**What this task involves:** List every line in the entries below that contains the word "size".

━━ Dataset excerpts

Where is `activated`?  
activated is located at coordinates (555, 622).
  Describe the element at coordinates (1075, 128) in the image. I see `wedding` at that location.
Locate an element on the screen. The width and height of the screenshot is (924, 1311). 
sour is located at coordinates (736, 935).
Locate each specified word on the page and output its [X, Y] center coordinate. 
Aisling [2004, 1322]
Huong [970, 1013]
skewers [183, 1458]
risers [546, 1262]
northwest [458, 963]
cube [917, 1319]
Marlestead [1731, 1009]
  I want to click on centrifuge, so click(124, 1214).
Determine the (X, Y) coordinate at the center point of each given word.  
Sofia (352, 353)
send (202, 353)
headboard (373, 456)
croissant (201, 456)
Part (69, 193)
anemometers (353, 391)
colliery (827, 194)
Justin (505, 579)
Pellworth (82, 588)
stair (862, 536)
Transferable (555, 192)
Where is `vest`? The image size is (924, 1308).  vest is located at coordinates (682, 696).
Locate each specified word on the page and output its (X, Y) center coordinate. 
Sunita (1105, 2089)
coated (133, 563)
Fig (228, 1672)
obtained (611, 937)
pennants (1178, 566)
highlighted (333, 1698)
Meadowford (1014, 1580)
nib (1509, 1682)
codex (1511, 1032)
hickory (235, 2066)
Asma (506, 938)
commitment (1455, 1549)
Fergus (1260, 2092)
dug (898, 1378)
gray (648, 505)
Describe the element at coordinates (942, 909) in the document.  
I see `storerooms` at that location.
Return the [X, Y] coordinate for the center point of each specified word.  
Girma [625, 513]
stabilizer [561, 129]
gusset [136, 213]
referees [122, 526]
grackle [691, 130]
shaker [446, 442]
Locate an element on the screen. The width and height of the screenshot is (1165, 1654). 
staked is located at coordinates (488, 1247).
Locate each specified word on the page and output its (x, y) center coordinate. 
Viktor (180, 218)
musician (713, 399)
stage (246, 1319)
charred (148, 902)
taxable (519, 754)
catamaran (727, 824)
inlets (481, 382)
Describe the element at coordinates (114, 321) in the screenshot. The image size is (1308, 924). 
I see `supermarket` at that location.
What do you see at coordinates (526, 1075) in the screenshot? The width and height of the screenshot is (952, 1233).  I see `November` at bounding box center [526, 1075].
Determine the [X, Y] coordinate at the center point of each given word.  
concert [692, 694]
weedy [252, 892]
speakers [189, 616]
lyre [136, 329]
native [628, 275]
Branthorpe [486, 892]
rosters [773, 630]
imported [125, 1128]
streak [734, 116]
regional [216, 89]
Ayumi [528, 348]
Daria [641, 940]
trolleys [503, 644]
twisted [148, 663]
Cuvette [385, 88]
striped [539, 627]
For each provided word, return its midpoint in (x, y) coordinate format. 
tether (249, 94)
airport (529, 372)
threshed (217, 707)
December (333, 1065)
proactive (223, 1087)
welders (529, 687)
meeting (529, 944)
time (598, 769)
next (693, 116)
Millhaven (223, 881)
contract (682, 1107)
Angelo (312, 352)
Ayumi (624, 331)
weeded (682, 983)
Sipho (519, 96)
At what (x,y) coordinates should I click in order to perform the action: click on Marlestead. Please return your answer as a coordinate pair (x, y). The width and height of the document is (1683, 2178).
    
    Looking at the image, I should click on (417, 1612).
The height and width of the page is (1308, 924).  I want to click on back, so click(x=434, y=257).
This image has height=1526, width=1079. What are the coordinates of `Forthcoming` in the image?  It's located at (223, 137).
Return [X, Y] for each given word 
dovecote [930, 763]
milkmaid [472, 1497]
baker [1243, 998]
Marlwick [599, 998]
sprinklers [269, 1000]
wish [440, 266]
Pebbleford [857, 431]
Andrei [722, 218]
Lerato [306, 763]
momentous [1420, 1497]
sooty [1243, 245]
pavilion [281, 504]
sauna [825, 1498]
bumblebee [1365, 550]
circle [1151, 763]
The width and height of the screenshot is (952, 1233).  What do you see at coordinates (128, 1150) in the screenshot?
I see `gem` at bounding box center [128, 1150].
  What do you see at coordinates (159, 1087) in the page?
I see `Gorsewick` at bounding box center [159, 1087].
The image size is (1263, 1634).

━━━━

**Full response:**
Where is `vest`? The image size is (924, 1308).  vest is located at coordinates (682, 696).
Describe the element at coordinates (114, 321) in the screenshot. The image size is (1308, 924). 
The image size is (1263, 1634).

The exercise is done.